--- EXCERPTED RECORDS ---

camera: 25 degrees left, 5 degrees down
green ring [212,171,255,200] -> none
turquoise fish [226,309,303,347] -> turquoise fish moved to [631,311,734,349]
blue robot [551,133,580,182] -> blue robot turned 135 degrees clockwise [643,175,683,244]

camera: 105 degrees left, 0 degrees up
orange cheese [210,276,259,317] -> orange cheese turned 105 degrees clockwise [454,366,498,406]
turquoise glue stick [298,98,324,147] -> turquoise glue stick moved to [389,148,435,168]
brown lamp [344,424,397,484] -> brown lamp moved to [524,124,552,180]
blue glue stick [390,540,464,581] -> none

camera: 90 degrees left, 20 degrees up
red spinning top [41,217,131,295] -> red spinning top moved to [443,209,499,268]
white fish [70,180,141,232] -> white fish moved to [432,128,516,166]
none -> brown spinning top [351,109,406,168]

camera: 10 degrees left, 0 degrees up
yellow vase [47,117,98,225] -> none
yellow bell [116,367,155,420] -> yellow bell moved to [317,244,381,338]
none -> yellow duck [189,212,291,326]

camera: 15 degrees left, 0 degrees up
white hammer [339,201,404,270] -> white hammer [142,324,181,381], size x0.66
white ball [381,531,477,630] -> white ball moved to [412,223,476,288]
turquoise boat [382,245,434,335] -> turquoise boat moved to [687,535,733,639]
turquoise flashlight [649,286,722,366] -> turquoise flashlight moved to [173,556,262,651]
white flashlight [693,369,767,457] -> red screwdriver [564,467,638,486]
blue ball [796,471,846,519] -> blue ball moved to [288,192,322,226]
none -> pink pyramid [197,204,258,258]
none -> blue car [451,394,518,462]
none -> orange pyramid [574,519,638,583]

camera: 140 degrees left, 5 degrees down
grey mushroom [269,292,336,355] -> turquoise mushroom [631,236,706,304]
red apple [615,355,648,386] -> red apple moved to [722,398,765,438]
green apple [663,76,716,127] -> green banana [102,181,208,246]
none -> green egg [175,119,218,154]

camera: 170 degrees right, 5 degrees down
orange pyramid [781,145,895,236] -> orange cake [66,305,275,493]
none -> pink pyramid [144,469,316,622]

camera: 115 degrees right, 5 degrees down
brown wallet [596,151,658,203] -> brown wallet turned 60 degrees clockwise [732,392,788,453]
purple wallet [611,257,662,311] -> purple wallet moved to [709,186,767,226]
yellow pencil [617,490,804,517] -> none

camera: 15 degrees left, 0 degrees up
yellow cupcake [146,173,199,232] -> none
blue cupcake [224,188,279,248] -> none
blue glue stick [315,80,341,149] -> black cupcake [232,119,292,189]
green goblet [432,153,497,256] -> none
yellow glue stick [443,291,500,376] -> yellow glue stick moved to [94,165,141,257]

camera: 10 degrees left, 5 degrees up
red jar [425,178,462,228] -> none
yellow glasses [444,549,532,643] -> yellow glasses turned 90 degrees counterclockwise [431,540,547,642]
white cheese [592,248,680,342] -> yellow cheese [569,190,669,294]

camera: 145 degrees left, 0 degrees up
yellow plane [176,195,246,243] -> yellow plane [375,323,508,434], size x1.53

--- TASK GOAL ---
Each line of the listing must appear in the answer exactly as above.

--- ANSWER TO THIS PROBLEM ---
camera: 25 degrees left, 5 degrees down
green ring [212,171,255,200] -> none
turquoise fish [226,309,303,347] -> turquoise fish moved to [631,311,734,349]
blue robot [551,133,580,182] -> blue robot turned 135 degrees clockwise [643,175,683,244]

camera: 105 degrees left, 0 degrees up
orange cheese [210,276,259,317] -> orange cheese turned 105 degrees clockwise [454,366,498,406]
turquoise glue stick [298,98,324,147] -> turquoise glue stick moved to [389,148,435,168]
brown lamp [344,424,397,484] -> brown lamp moved to [524,124,552,180]
blue glue stick [390,540,464,581] -> none

camera: 90 degrees left, 20 degrees up
red spinning top [41,217,131,295] -> red spinning top moved to [443,209,499,268]
white fish [70,180,141,232] -> white fish moved to [432,128,516,166]
none -> brown spinning top [351,109,406,168]

camera: 10 degrees left, 0 degrees up
yellow vase [47,117,98,225] -> none
yellow bell [116,367,155,420] -> yellow bell moved to [317,244,381,338]
none -> yellow duck [189,212,291,326]

camera: 15 degrees left, 0 degrees up
white hammer [339,201,404,270] -> white hammer [142,324,181,381], size x0.66
white ball [381,531,477,630] -> white ball moved to [412,223,476,288]
turquoise boat [382,245,434,335] -> turquoise boat moved to [687,535,733,639]
turquoise flashlight [649,286,722,366] -> turquoise flashlight moved to [173,556,262,651]
white flashlight [693,369,767,457] -> red screwdriver [564,467,638,486]
blue ball [796,471,846,519] -> blue ball moved to [288,192,322,226]
none -> pink pyramid [197,204,258,258]
none -> blue car [451,394,518,462]
none -> orange pyramid [574,519,638,583]

camera: 140 degrees left, 5 degrees down
grey mushroom [269,292,336,355] -> turquoise mushroom [631,236,706,304]
red apple [615,355,648,386] -> red apple moved to [722,398,765,438]
green apple [663,76,716,127] -> green banana [102,181,208,246]
none -> green egg [175,119,218,154]

camera: 170 degrees right, 5 degrees down
orange pyramid [781,145,895,236] -> orange cake [66,305,275,493]
none -> pink pyramid [144,469,316,622]

camera: 115 degrees right, 5 degrees down
brown wallet [596,151,658,203] -> brown wallet turned 60 degrees clockwise [732,392,788,453]
purple wallet [611,257,662,311] -> purple wallet moved to [709,186,767,226]
yellow pencil [617,490,804,517] -> none

camera: 15 degrees left, 0 degrees up
yellow cupcake [146,173,199,232] -> none
blue cupcake [224,188,279,248] -> none
blue glue stick [315,80,341,149] -> black cupcake [232,119,292,189]
green goblet [432,153,497,256] -> none
yellow glue stick [443,291,500,376] -> yellow glue stick moved to [94,165,141,257]

camera: 10 degrees left, 5 degrees up
red jar [425,178,462,228] -> none
yellow glasses [444,549,532,643] -> yellow glasses turned 90 degrees counterclockwise [431,540,547,642]
white cheese [592,248,680,342] -> yellow cheese [569,190,669,294]

camera: 145 degrees left, 0 degrees up
yellow plane [176,195,246,243] -> yellow plane [375,323,508,434], size x1.53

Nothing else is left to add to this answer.